> [The task]
In the entries that follow, find the line containing "none -> yellow 2x4 slope [210,226,301,305]" and the line containing "none -> white 1x1 cone [388,213,410,248]", then retype exactly the lines from the first through the second, pictures excluded.

> [Extracted records]
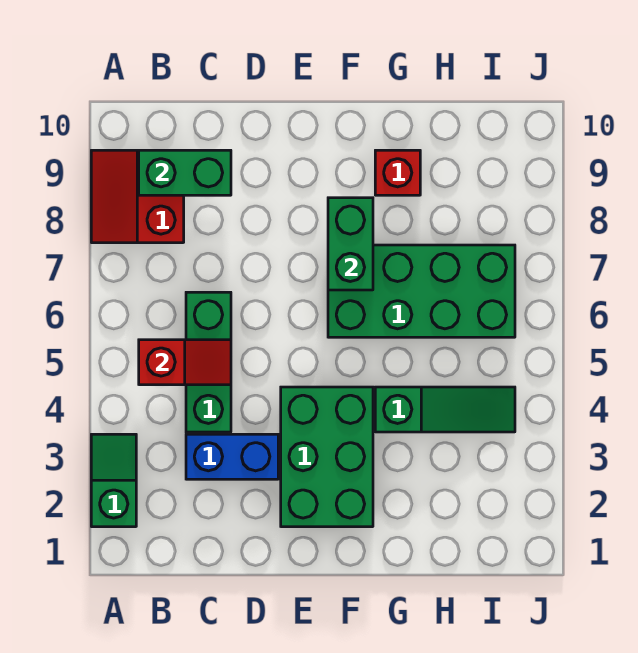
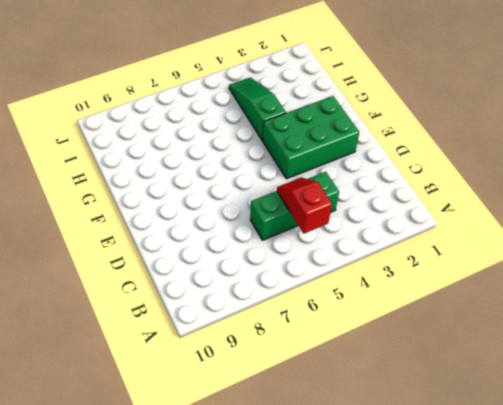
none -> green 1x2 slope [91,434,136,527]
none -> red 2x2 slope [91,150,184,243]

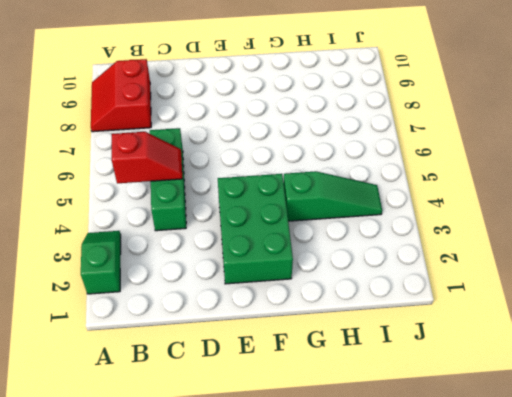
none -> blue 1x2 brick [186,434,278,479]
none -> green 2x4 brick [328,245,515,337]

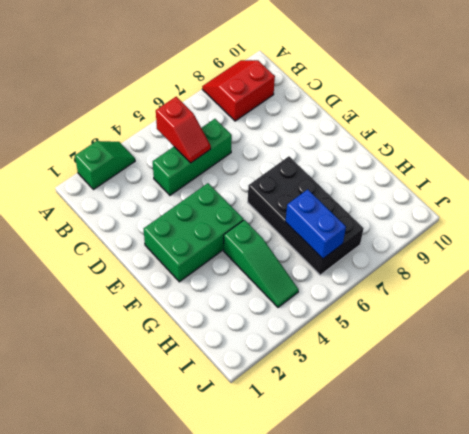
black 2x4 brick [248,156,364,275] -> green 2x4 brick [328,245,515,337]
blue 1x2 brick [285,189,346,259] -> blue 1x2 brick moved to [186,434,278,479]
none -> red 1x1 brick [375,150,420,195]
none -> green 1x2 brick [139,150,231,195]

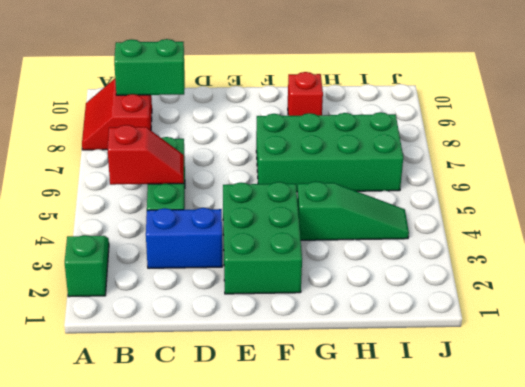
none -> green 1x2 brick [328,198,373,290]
...
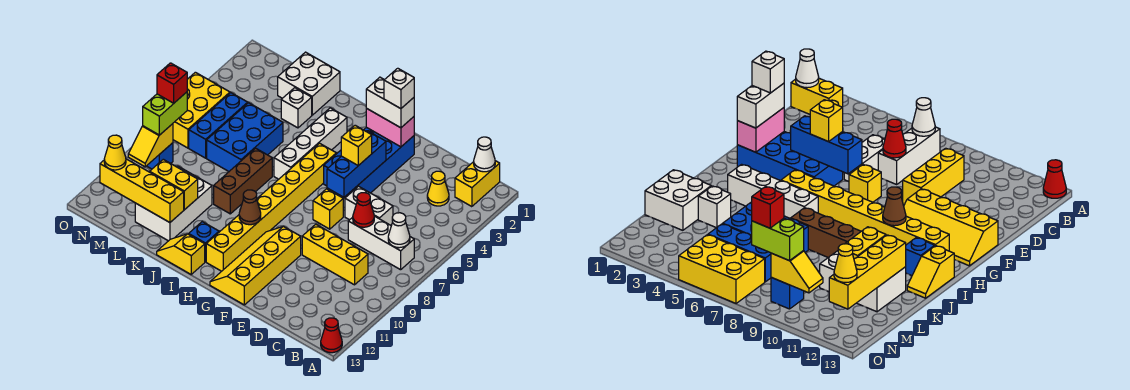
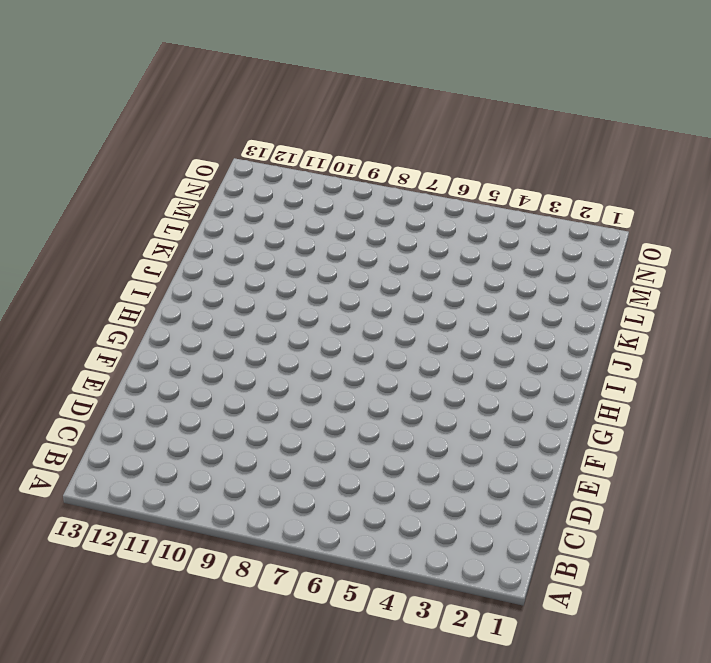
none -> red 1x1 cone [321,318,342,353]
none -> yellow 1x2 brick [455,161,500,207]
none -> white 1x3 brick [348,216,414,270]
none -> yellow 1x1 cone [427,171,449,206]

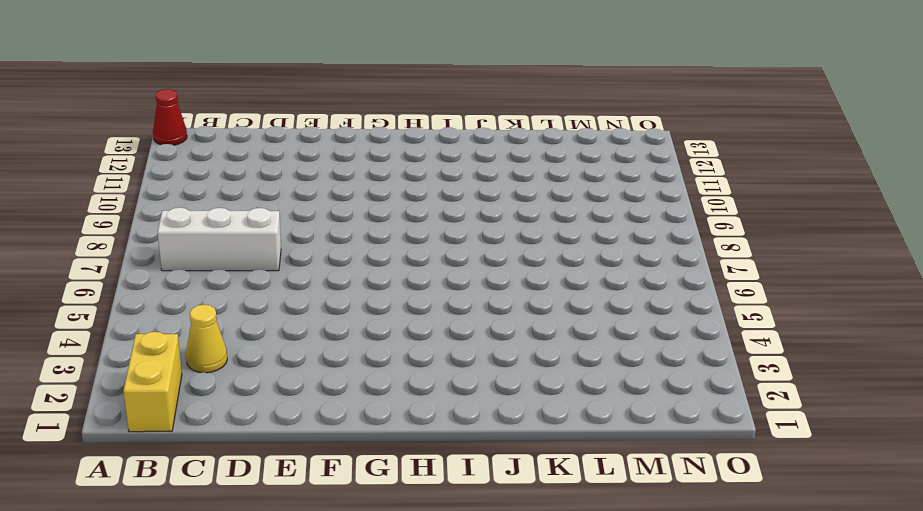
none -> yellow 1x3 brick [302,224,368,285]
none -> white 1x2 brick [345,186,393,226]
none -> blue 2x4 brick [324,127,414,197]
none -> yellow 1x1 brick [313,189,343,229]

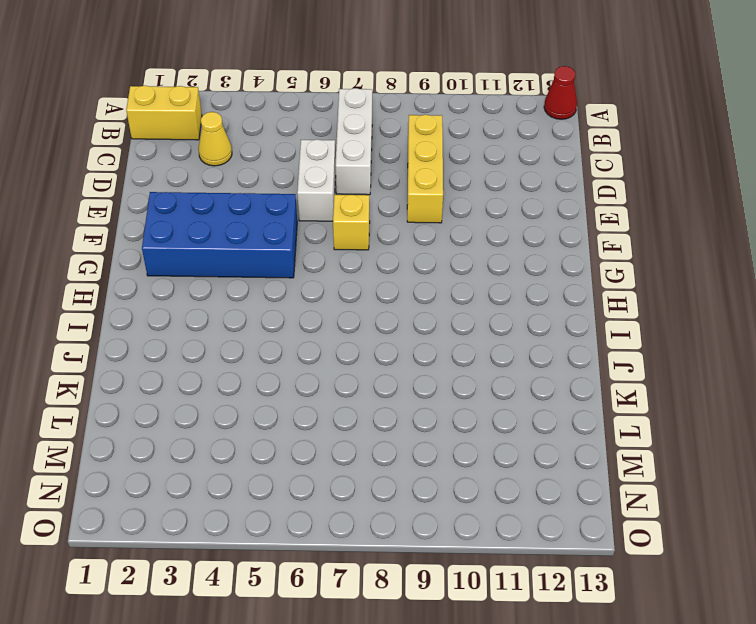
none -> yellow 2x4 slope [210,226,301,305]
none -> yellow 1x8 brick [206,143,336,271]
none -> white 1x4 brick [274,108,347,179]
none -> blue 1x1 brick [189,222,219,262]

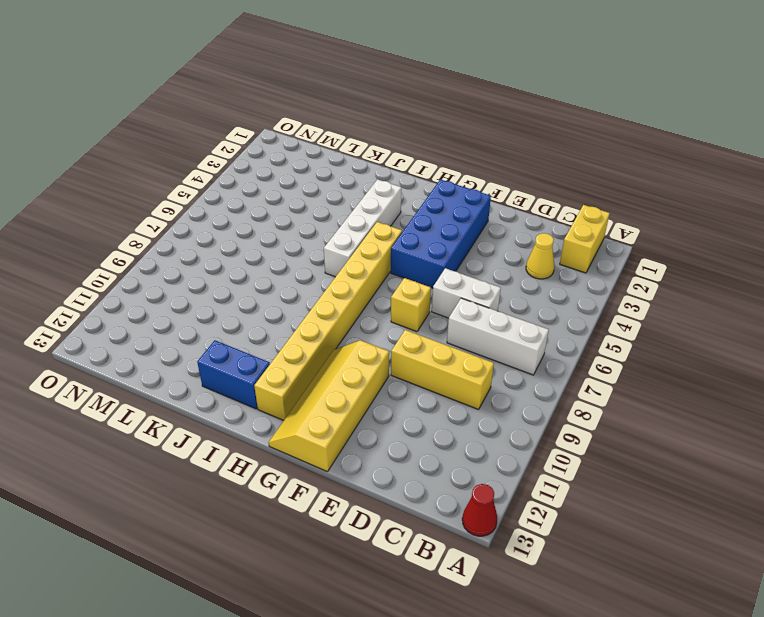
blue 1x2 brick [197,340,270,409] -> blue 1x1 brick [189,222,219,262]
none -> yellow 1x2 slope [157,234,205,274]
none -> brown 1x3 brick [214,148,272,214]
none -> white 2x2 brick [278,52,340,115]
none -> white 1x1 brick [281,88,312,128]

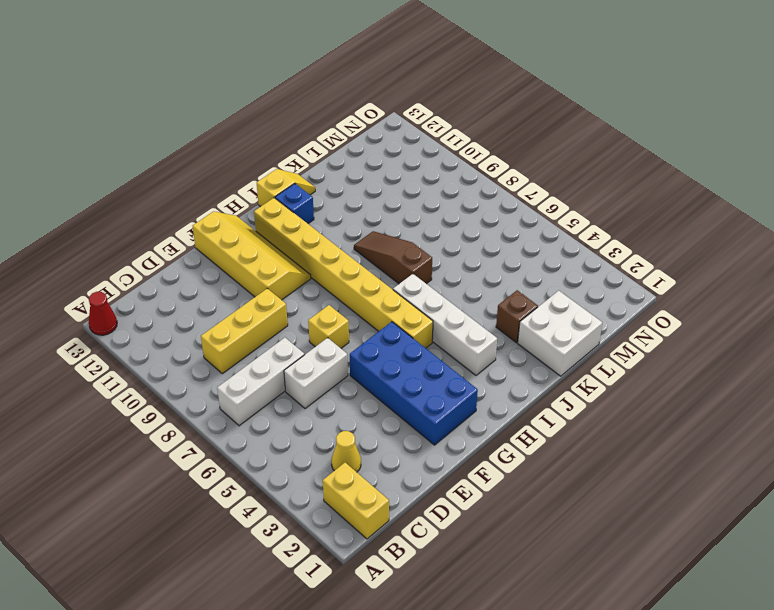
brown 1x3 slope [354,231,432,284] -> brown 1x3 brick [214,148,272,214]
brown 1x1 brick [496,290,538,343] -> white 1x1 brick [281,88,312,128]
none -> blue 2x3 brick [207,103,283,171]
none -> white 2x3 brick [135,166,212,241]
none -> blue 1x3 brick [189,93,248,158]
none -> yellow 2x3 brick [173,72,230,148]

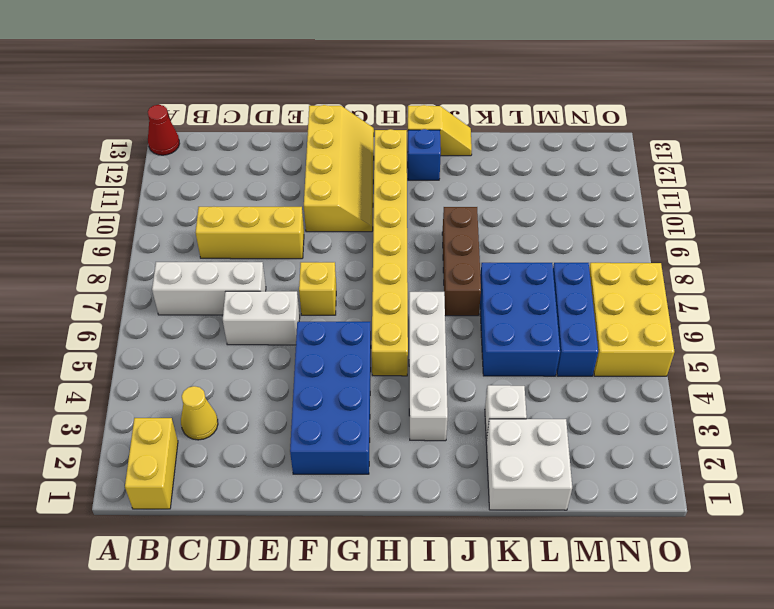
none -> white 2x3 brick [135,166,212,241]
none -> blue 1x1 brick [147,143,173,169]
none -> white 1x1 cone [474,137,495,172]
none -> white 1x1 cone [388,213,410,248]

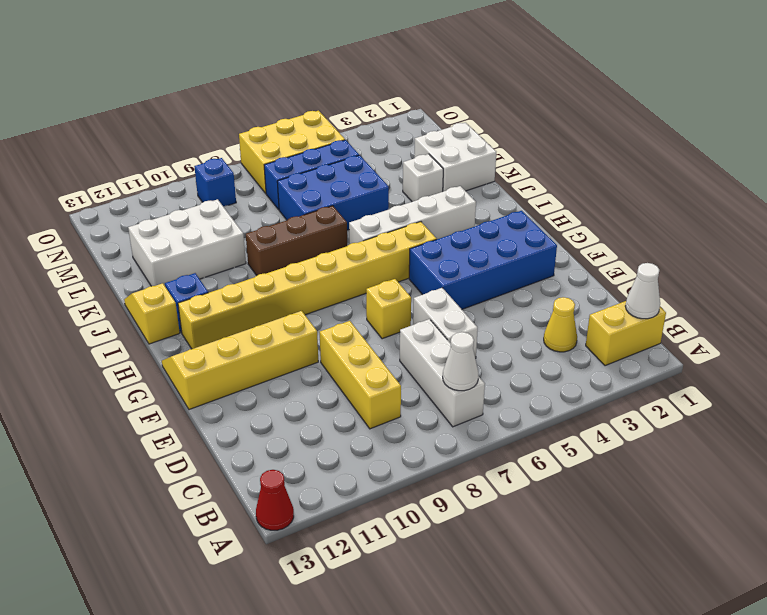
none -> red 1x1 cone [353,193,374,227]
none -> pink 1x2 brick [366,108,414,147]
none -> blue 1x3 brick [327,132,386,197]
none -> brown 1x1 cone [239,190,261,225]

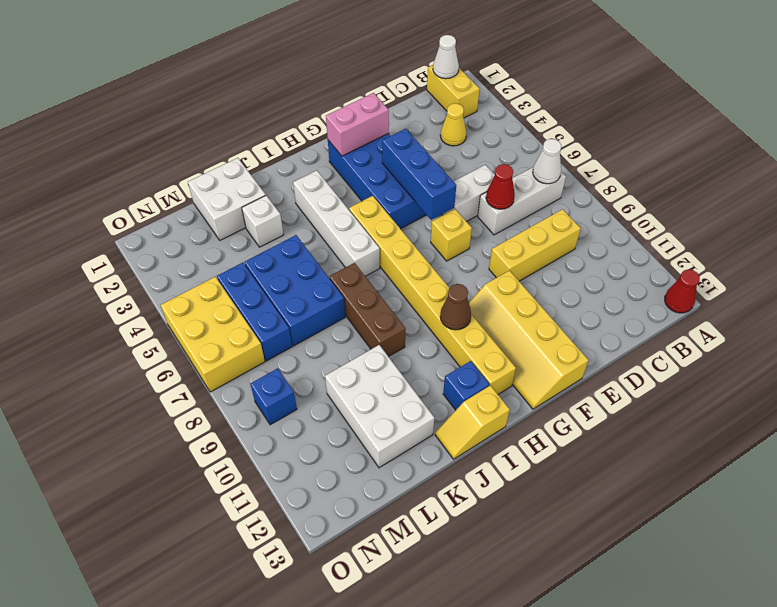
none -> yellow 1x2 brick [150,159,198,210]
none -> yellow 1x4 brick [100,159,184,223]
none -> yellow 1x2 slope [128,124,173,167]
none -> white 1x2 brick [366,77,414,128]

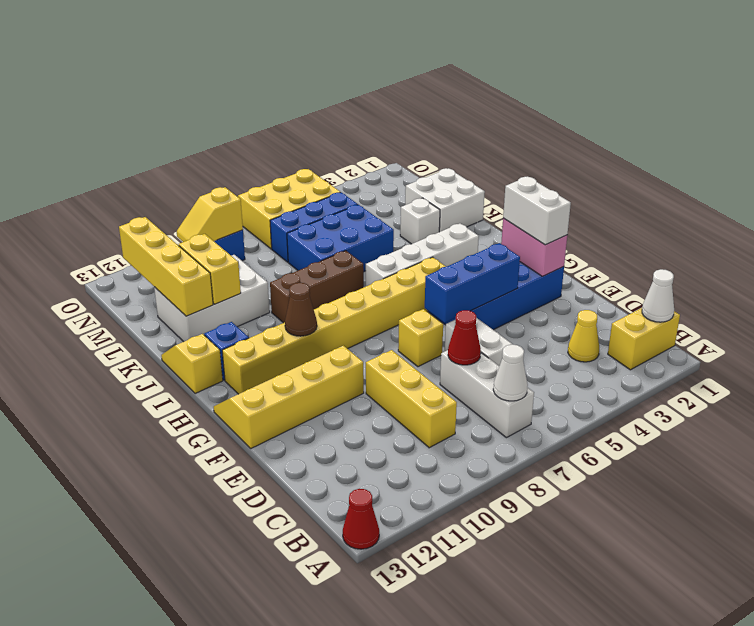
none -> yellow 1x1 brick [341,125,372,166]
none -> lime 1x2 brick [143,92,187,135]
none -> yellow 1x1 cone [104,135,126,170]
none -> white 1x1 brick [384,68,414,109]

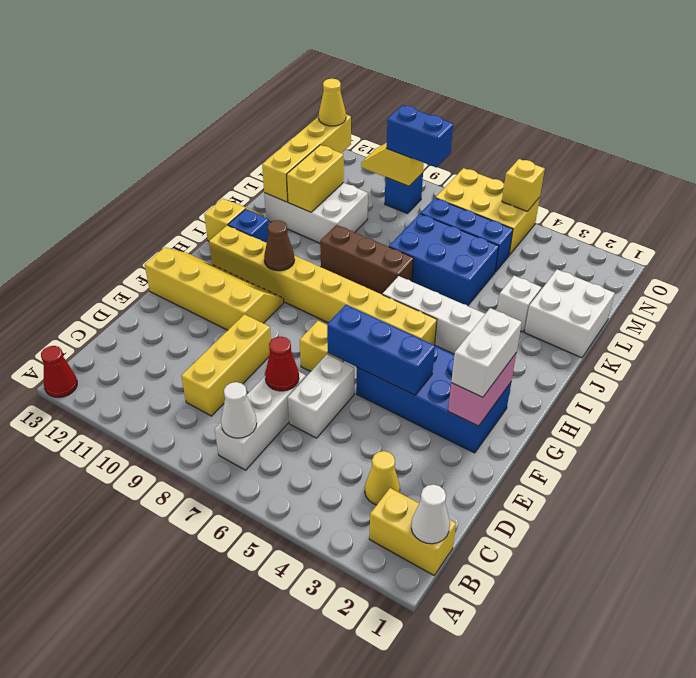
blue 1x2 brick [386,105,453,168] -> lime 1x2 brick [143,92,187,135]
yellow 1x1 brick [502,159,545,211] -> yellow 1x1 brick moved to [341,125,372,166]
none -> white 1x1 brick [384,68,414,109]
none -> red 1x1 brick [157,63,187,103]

> [Answer space]
none -> yellow 2x4 slope [210,226,301,305]
none -> yellow 1x8 brick [206,143,336,271]
none -> white 1x4 brick [274,108,347,179]
none -> blue 1x1 brick [189,222,219,262]

blue 1x2 brick [197,340,270,409] -> blue 1x1 brick [189,222,219,262]
none -> yellow 1x2 slope [157,234,205,274]
none -> brown 1x3 brick [214,148,272,214]
none -> white 2x2 brick [278,52,340,115]
none -> white 1x1 brick [281,88,312,128]

brown 1x3 slope [354,231,432,284] -> brown 1x3 brick [214,148,272,214]
brown 1x1 brick [496,290,538,343] -> white 1x1 brick [281,88,312,128]
none -> blue 2x3 brick [207,103,283,171]
none -> white 2x3 brick [135,166,212,241]
none -> blue 1x3 brick [189,93,248,158]
none -> yellow 2x3 brick [173,72,230,148]

none -> white 2x3 brick [135,166,212,241]
none -> blue 1x1 brick [147,143,173,169]
none -> white 1x1 cone [474,137,495,172]
none -> white 1x1 cone [388,213,410,248]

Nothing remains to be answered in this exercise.